* [Problem to solve] All of the data that follows should be retyped exactly, please, except the pictures.
[[ Data shown, beginning ]]
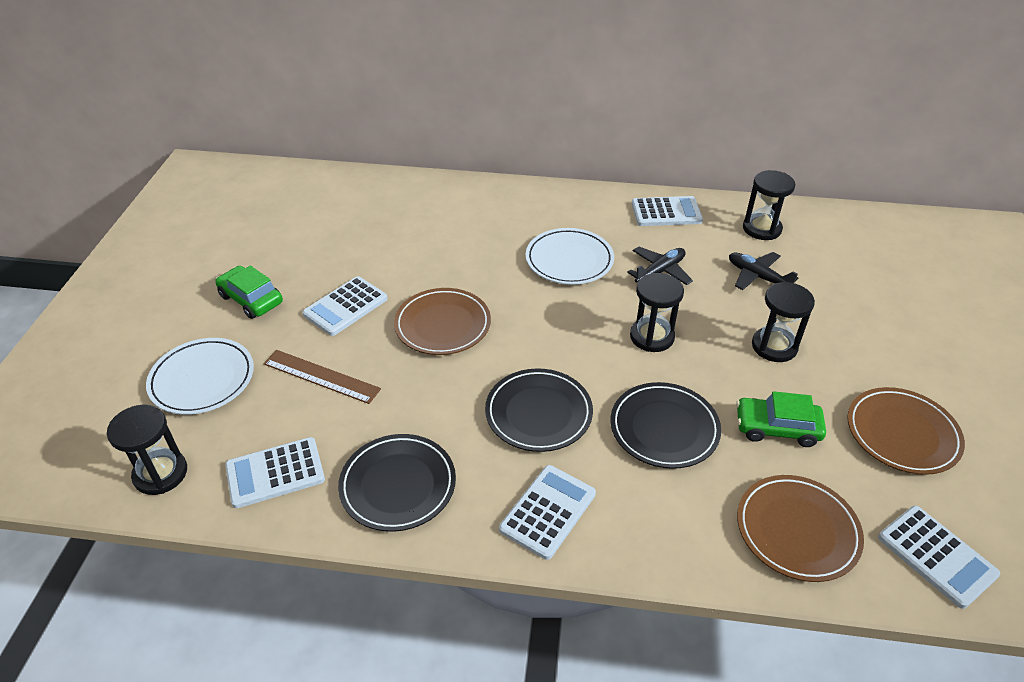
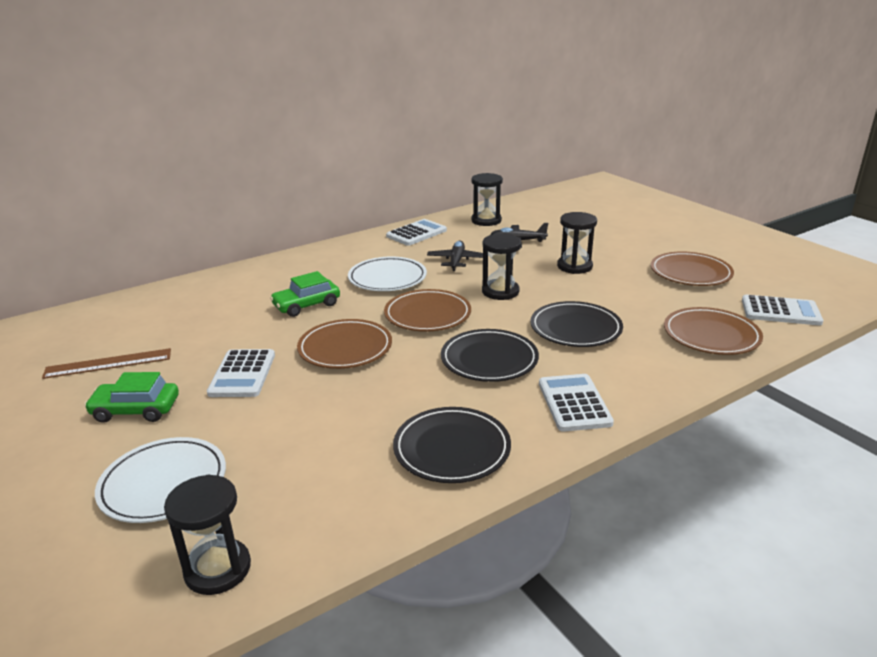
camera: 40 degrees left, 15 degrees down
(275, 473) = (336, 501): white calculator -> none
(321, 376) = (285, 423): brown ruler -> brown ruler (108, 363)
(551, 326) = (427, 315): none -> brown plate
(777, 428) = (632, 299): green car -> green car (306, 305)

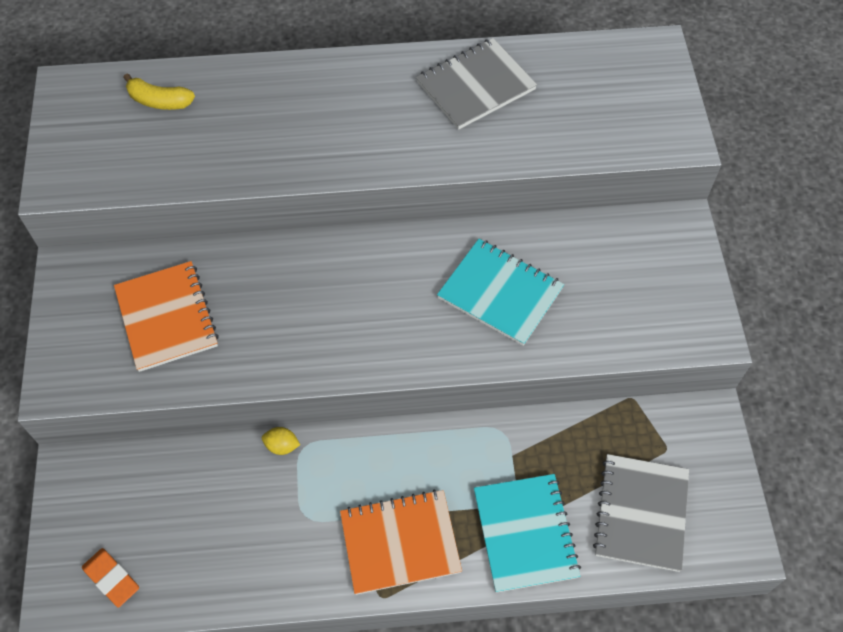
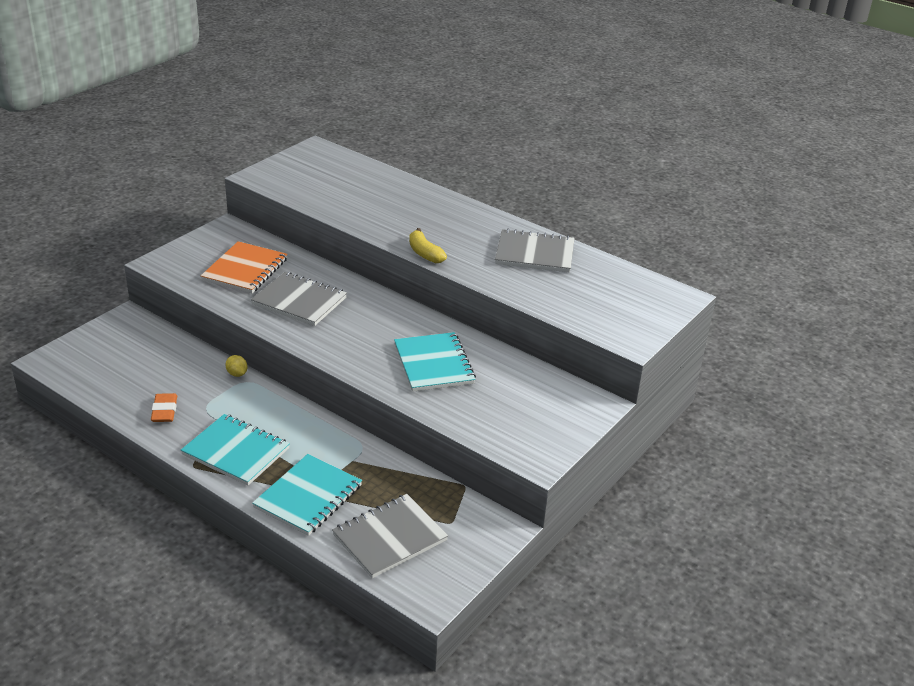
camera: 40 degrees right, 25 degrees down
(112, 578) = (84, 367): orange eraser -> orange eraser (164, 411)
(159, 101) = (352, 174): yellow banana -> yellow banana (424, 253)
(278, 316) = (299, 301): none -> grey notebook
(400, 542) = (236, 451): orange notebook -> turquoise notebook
[[ Data shown, end ]]
* [Completed task]
camera: 40 degrees left, 15 degrees down
(275, 473) = (336, 501): white calculator -> none
(321, 376) = (285, 423): brown ruler -> brown ruler (108, 363)
(551, 326) = (427, 315): none -> brown plate
(777, 428) = (632, 299): green car -> green car (306, 305)

camera: 40 degrees right, 25 degrees down
(112, 578) = (84, 367): orange eraser -> orange eraser (164, 411)
(159, 101) = (352, 174): yellow banana -> yellow banana (424, 253)
(278, 316) = (299, 301): none -> grey notebook
(400, 542) = (236, 451): orange notebook -> turquoise notebook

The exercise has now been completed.